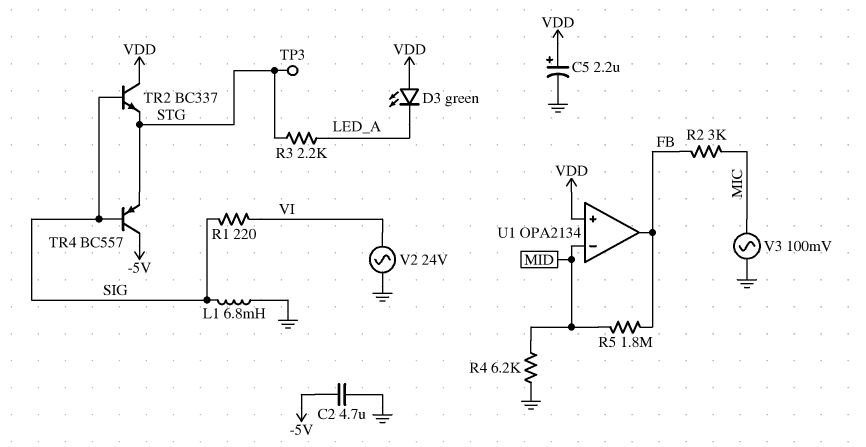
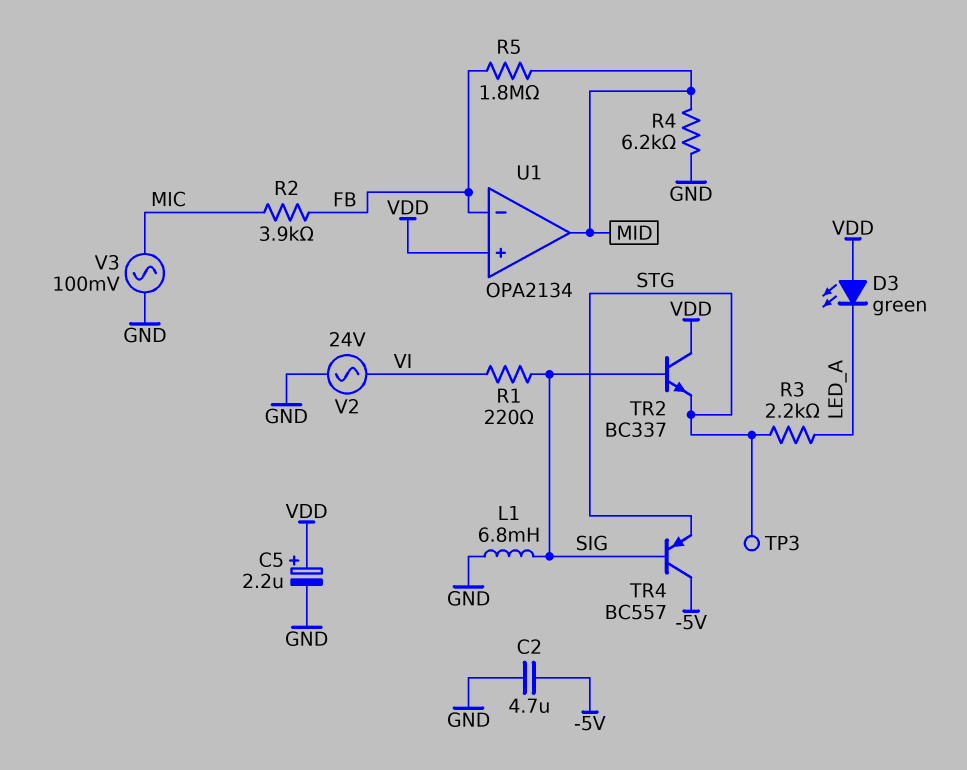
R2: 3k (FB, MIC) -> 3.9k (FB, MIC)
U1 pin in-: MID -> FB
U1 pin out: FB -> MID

++++

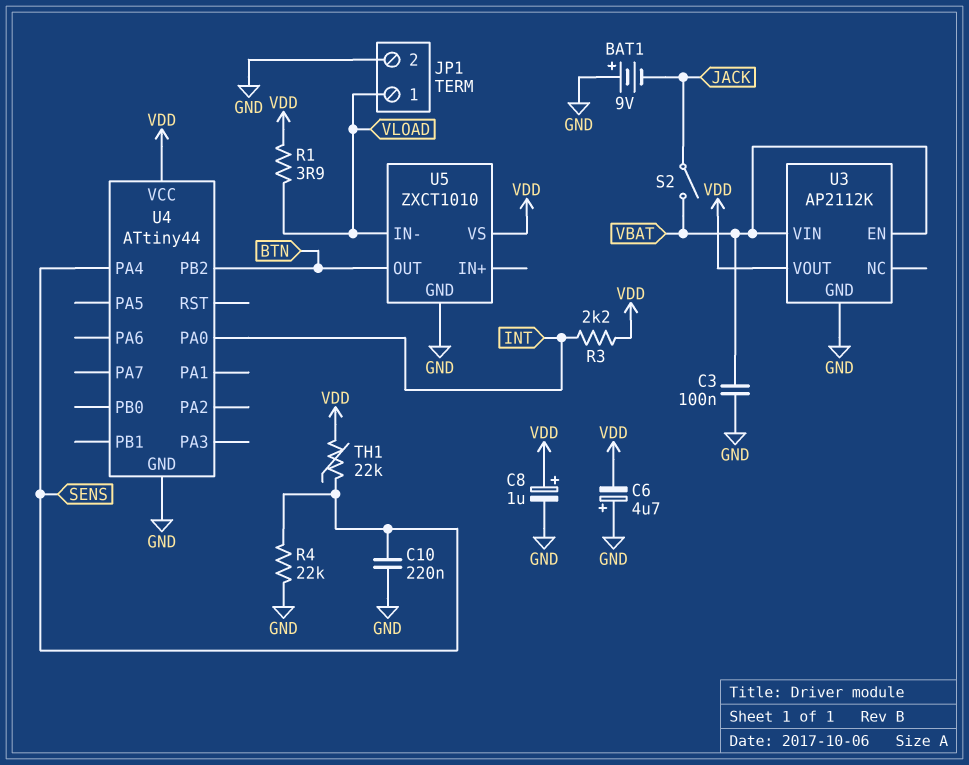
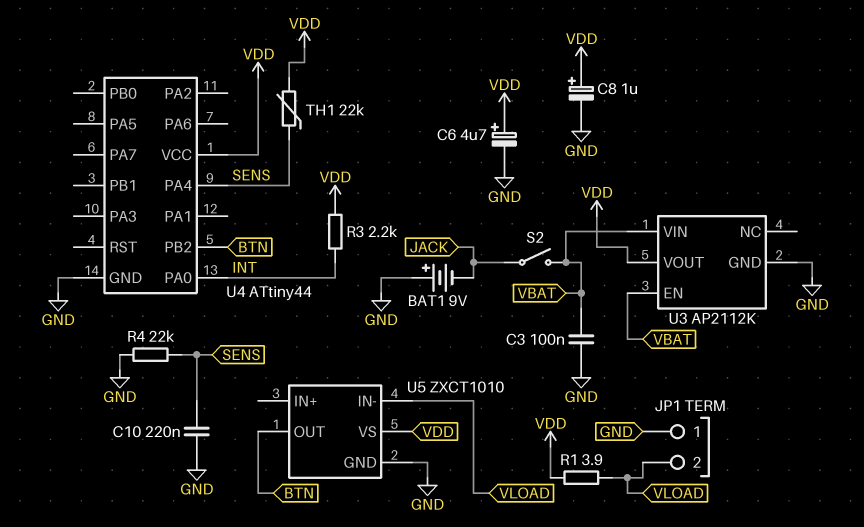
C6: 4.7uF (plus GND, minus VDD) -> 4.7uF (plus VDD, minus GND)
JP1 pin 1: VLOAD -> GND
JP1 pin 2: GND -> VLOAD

++++

* **YOUR INSTRUCTIONS**
Pick out and copy the lines of the entries that hold the string "VLOAD".

* **EXERCISE ANSWER**
JP1 pin 1: VLOAD -> GND
JP1 pin 2: GND -> VLOAD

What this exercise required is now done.